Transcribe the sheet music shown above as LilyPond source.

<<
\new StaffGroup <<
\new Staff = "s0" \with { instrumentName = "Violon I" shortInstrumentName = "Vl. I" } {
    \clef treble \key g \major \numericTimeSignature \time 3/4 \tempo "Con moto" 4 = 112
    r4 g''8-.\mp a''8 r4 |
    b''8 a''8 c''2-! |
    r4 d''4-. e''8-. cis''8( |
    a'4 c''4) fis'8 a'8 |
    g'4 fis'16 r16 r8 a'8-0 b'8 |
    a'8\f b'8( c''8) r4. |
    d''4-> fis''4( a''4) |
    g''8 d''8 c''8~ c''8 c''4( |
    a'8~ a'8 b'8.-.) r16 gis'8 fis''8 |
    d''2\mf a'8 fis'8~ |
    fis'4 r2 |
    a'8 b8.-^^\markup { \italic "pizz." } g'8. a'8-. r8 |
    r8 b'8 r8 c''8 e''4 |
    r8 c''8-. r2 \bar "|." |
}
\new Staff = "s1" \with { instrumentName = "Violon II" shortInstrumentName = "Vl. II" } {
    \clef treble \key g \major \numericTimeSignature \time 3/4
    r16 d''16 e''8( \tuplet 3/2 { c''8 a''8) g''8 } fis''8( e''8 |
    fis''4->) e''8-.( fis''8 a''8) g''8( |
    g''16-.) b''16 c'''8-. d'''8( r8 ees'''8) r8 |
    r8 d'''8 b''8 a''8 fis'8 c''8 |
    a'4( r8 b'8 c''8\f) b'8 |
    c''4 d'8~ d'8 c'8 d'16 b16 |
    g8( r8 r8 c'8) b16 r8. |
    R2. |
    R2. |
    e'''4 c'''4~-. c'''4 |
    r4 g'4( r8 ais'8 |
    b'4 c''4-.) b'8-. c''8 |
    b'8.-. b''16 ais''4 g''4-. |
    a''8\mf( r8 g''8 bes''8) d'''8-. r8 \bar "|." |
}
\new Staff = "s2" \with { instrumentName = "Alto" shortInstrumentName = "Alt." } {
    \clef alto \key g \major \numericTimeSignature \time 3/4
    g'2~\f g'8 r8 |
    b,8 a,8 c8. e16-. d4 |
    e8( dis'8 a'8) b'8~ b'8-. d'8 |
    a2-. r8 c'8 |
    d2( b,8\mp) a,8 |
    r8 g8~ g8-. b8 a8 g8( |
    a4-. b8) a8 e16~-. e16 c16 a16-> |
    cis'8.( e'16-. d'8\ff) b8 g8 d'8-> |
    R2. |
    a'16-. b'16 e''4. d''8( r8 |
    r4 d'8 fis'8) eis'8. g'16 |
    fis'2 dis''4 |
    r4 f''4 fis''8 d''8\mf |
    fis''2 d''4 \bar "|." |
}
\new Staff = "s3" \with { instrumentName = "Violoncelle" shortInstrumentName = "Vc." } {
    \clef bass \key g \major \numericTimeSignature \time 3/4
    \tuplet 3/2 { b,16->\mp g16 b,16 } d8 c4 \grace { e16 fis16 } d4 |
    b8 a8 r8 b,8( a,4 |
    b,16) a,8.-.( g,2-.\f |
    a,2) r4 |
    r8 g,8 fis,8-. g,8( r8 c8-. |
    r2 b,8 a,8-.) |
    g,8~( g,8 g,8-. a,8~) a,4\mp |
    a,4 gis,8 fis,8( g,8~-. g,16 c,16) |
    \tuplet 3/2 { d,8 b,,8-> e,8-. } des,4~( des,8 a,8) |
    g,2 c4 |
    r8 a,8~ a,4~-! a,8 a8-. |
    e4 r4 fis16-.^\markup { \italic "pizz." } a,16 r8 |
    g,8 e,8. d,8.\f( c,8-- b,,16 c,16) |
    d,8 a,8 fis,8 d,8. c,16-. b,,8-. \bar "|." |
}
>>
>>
======
-- Given request --
Which lines of the material above contain the string "clef"? Gather every such line and copy each one out in full.

-- Reply --
    \clef treble \key g \major \numericTimeSignature \time 3/4 \tempo "Con moto" 4 = 112
    \clef treble \key g \major \numericTimeSignature \time 3/4
    \clef alto \key g \major \numericTimeSignature \time 3/4
    \clef bass \key g \major \numericTimeSignature \time 3/4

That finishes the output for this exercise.